EXERCISE AIM:
Once the line with "Garden Board: [629,132,1017,358]" is found in the entries below, print it and each following line exactly, stopping after the line with "Events - menu9: [813,479,1215,674]"; print nothing else.

▼

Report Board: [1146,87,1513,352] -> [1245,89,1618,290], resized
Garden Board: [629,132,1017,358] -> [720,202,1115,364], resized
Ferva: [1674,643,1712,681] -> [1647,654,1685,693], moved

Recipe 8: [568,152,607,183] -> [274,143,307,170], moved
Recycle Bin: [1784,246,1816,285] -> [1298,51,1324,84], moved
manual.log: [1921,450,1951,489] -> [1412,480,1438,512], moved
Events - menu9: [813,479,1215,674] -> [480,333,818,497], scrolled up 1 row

▲
▼

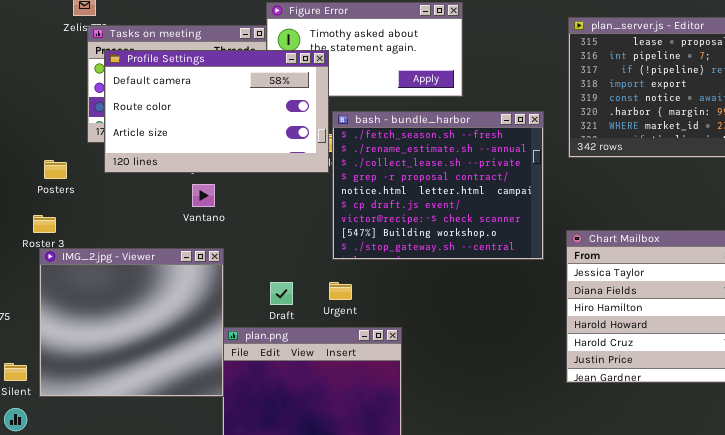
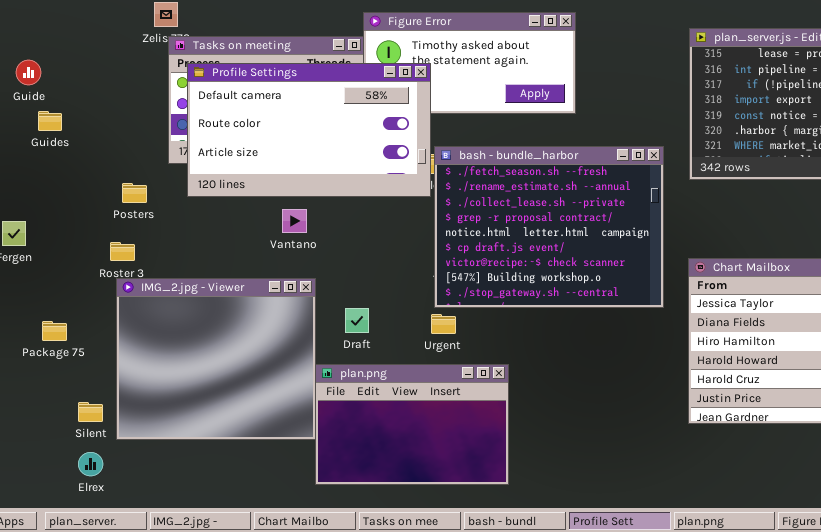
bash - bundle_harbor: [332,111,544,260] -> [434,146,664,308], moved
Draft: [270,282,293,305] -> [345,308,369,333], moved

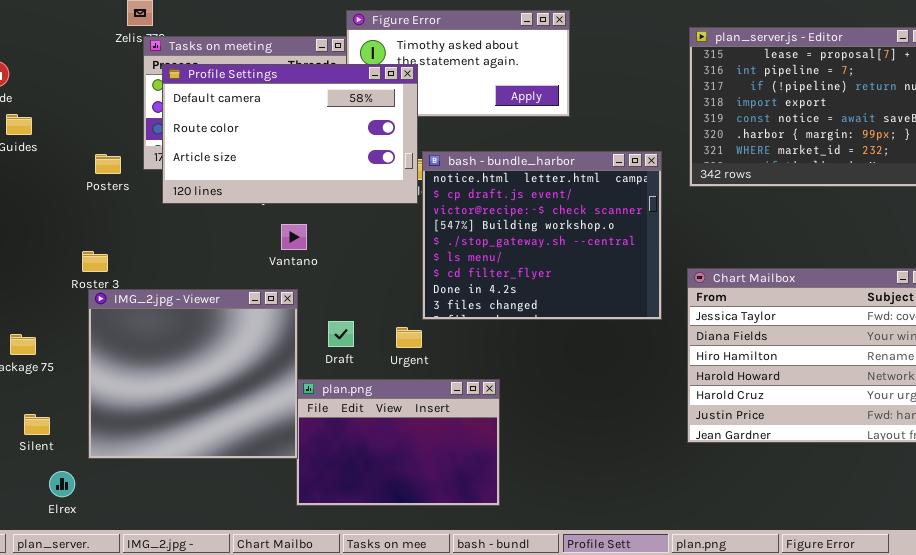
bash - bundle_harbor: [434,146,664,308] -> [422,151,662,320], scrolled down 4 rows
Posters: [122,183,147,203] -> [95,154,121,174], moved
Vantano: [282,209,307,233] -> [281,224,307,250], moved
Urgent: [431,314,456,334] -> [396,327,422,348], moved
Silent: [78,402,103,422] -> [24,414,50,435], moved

▲

EXERCISE ANSWER:
Garden Board: [629,132,1017,358] -> [720,202,1115,364], resized
Ferva: [1674,643,1712,681] -> [1647,654,1685,693], moved

Recipe 8: [568,152,607,183] -> [274,143,307,170], moved
Recycle Bin: [1784,246,1816,285] -> [1298,51,1324,84], moved
manual.log: [1921,450,1951,489] -> [1412,480,1438,512], moved
Events - menu9: [813,479,1215,674] -> [480,333,818,497], scrolled up 1 row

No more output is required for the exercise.